*Goal of the exercise:* Can you retype the stretch of the records from the line containing "Considering the positions of objects" through the line containing "Point (62, 362).", with both of those lines included and nothing altered?

Stored data entries
##############################
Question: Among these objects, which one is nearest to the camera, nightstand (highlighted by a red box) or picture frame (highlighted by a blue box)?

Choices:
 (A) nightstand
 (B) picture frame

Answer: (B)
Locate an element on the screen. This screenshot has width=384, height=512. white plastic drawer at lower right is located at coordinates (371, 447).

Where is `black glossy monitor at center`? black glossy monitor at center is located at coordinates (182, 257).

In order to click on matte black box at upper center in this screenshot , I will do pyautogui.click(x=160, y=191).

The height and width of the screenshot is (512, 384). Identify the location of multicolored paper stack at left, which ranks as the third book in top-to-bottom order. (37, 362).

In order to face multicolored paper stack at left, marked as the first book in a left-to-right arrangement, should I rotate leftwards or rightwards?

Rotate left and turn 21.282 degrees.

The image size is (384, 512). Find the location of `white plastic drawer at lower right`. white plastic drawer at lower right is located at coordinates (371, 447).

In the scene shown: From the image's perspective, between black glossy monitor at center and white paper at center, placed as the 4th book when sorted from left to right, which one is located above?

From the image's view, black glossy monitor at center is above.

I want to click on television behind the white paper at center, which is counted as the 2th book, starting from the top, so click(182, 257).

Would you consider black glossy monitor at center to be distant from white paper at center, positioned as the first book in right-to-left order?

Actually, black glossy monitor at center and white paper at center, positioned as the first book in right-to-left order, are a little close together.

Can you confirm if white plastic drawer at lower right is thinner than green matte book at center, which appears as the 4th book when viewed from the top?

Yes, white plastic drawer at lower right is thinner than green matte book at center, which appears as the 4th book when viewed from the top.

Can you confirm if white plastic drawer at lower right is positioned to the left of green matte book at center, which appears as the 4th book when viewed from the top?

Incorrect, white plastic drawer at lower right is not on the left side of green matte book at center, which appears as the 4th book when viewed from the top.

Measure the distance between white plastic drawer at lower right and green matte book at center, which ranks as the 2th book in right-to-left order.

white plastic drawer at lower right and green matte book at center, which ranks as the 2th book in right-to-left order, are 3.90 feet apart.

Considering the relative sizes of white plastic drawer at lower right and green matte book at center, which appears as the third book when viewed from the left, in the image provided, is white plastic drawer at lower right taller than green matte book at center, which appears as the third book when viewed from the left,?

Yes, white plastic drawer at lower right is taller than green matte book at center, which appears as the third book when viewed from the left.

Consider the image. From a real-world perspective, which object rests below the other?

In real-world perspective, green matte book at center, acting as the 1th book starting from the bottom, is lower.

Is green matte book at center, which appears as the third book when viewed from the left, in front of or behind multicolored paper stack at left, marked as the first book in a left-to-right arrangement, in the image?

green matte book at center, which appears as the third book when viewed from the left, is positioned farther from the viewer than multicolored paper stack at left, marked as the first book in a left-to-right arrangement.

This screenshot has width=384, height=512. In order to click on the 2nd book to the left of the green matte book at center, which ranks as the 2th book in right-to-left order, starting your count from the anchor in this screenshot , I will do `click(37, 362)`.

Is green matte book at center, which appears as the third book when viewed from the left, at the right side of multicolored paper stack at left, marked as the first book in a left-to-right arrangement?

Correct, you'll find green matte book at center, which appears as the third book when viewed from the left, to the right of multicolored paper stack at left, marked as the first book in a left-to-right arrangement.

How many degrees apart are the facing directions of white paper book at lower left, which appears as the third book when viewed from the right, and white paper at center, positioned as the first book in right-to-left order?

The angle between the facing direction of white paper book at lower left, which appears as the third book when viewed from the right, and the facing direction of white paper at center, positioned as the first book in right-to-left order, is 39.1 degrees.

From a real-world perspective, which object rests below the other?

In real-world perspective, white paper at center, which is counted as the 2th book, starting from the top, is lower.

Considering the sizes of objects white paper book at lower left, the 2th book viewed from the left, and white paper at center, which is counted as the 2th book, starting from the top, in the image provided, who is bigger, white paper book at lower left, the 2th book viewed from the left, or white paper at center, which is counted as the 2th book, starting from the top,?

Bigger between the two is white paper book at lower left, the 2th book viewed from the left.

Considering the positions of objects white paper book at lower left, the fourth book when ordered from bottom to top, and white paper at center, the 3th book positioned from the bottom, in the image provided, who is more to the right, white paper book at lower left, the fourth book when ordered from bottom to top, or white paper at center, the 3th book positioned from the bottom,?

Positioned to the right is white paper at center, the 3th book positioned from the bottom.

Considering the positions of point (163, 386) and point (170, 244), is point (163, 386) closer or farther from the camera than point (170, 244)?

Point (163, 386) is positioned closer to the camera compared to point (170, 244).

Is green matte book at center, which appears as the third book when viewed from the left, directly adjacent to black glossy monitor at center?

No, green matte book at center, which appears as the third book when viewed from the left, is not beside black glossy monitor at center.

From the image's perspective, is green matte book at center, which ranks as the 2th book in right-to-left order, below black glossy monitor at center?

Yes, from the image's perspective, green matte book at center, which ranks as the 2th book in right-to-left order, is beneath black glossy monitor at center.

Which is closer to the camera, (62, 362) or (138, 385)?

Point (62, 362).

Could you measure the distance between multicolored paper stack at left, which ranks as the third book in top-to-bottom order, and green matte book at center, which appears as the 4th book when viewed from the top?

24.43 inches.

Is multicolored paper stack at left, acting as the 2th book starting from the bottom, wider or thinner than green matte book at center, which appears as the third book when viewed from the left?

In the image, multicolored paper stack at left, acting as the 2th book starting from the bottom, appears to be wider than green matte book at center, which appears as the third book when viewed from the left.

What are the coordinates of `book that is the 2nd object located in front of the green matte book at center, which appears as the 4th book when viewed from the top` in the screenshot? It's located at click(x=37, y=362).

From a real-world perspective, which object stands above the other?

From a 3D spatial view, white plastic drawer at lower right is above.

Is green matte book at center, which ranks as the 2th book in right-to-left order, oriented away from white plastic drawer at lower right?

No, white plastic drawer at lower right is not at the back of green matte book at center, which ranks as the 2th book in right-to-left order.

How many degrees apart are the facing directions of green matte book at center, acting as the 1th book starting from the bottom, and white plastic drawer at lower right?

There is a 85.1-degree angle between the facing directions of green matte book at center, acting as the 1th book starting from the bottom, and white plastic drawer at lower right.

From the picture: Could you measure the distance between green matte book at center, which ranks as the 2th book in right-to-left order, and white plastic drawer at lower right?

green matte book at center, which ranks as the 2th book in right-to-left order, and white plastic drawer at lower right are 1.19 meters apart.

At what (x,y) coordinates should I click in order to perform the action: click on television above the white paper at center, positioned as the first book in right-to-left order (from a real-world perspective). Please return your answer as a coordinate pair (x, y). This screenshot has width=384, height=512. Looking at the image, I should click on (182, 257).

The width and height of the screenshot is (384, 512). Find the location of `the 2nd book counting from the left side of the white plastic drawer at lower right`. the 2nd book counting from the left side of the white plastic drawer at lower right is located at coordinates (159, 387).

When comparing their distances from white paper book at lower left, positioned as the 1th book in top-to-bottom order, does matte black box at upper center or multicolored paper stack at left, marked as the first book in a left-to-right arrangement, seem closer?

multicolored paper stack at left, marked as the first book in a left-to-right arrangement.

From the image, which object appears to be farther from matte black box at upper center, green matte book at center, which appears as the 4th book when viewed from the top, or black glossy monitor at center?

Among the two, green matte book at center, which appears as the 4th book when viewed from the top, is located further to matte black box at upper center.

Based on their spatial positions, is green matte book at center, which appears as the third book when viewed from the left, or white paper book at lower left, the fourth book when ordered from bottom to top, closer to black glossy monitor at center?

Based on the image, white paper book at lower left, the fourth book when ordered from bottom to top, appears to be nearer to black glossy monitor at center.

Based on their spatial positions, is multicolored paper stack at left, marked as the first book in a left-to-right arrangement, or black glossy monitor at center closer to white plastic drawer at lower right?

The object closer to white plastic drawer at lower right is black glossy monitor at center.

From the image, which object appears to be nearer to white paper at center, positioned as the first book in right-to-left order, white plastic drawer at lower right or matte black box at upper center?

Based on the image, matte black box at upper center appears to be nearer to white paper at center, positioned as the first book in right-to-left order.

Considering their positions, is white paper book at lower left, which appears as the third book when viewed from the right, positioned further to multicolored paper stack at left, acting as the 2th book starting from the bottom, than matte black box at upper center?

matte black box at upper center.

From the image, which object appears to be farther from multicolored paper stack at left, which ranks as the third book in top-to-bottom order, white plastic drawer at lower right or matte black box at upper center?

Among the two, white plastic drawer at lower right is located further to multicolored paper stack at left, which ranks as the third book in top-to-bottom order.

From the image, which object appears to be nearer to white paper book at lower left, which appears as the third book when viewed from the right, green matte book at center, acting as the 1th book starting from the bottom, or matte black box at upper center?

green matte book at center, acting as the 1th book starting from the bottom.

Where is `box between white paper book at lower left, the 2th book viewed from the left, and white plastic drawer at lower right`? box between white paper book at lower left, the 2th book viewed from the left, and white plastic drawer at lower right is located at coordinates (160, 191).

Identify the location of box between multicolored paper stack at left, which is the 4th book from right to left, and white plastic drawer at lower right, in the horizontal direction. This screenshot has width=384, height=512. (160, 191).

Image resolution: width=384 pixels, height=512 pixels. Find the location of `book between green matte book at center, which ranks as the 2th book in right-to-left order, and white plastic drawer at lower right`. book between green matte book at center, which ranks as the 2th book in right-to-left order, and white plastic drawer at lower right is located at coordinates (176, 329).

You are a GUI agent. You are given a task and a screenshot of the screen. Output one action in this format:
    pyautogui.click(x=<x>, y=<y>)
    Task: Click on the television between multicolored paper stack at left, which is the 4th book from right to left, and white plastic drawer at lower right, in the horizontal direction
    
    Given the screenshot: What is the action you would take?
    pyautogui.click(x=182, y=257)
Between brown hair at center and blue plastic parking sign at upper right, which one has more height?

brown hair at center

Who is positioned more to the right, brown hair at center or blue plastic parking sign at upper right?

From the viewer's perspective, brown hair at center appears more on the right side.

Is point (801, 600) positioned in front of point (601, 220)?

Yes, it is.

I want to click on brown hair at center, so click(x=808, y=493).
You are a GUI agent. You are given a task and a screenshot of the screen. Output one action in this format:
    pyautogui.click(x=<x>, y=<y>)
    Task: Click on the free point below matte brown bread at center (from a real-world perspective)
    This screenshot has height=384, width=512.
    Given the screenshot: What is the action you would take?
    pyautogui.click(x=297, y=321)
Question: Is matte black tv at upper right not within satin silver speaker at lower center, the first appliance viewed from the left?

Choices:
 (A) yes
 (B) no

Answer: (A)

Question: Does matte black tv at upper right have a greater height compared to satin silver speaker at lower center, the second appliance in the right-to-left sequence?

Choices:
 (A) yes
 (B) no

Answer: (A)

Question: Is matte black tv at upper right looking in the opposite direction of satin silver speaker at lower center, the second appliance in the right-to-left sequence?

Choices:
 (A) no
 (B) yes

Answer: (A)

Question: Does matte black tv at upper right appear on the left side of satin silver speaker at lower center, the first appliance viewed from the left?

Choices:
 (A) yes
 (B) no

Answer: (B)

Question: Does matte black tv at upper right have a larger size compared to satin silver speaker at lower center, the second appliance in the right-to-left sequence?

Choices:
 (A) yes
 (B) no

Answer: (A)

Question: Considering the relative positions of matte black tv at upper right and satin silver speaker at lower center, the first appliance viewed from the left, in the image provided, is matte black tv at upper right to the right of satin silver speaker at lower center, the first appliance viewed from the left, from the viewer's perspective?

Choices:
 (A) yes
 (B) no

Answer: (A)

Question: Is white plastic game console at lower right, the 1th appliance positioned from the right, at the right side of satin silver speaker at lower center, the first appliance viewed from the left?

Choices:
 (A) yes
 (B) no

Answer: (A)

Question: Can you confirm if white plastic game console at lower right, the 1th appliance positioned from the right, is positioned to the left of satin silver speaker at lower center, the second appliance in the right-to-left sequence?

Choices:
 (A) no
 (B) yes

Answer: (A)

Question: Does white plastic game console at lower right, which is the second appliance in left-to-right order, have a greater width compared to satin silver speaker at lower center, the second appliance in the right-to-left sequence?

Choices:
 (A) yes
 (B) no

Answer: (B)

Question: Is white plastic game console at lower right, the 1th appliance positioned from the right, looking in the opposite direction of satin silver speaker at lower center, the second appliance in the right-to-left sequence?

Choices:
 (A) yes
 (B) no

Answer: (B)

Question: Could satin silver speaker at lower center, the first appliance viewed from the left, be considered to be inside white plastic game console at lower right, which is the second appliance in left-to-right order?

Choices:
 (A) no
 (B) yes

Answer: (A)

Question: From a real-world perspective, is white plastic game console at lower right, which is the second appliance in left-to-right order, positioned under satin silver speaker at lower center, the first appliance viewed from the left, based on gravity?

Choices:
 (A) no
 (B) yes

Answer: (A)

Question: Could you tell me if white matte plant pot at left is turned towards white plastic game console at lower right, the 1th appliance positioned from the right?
##############################
*Result of the exercise:*
Considering the positions of objects white paper book at lower left, the fourth book when ordered from bottom to top, and white paper at center, the 3th book positioned from the bottom, in the image provided, who is more to the right, white paper book at lower left, the fourth book when ordered from bottom to top, or white paper at center, the 3th book positioned from the bottom,?

Positioned to the right is white paper at center, the 3th book positioned from the bottom.

Considering the positions of point (163, 386) and point (170, 244), is point (163, 386) closer or farther from the camera than point (170, 244)?

Point (163, 386) is positioned closer to the camera compared to point (170, 244).

Is green matte book at center, which appears as the third book when viewed from the left, directly adjacent to black glossy monitor at center?

No, green matte book at center, which appears as the third book when viewed from the left, is not beside black glossy monitor at center.

From the image's perspective, is green matte book at center, which ranks as the 2th book in right-to-left order, below black glossy monitor at center?

Yes, from the image's perspective, green matte book at center, which ranks as the 2th book in right-to-left order, is beneath black glossy monitor at center.

Which is closer to the camera, (62, 362) or (138, 385)?

Point (62, 362).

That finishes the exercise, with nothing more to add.